- **DIRECTIVE**
An exact transcription of every record is needed, leaving out the pictures.
=-=-=-=-=
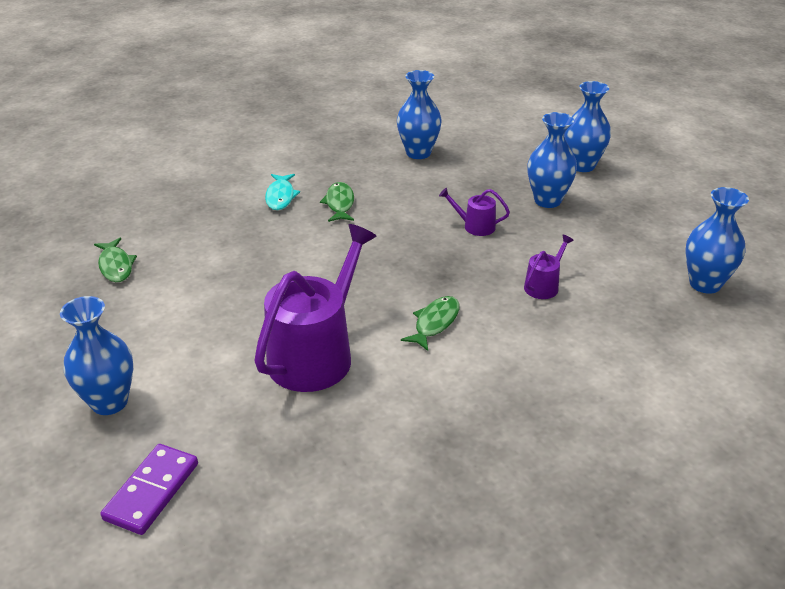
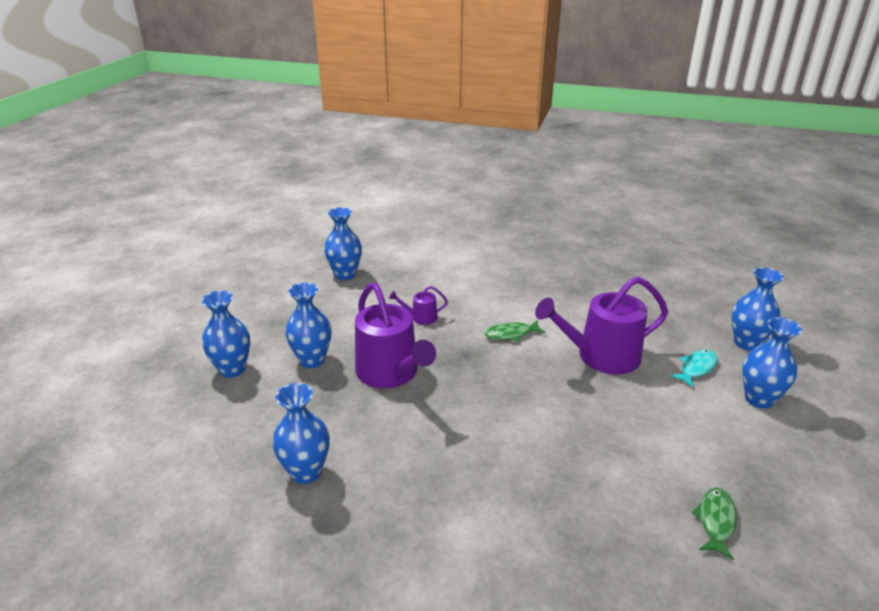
camera: 135 degrees left, 5 degrees down
(151, 491) = (746, 343): purple domino -> blue vase
(280, 196) = (494, 506): turquoise fish -> turquoise fish (696, 368)
(339, 203) = (453, 460): green fish -> none
(475, 226) = (390, 373): purple watering can -> purple watering can, size x2.23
=-=-=-=-=
- **ANSWER AREA**
camera: 135 degrees left, 5 degrees down
(151, 491) = (746, 343): purple domino -> blue vase
(280, 196) = (494, 506): turquoise fish -> turquoise fish (696, 368)
(339, 203) = (453, 460): green fish -> none
(475, 226) = (390, 373): purple watering can -> purple watering can, size x2.23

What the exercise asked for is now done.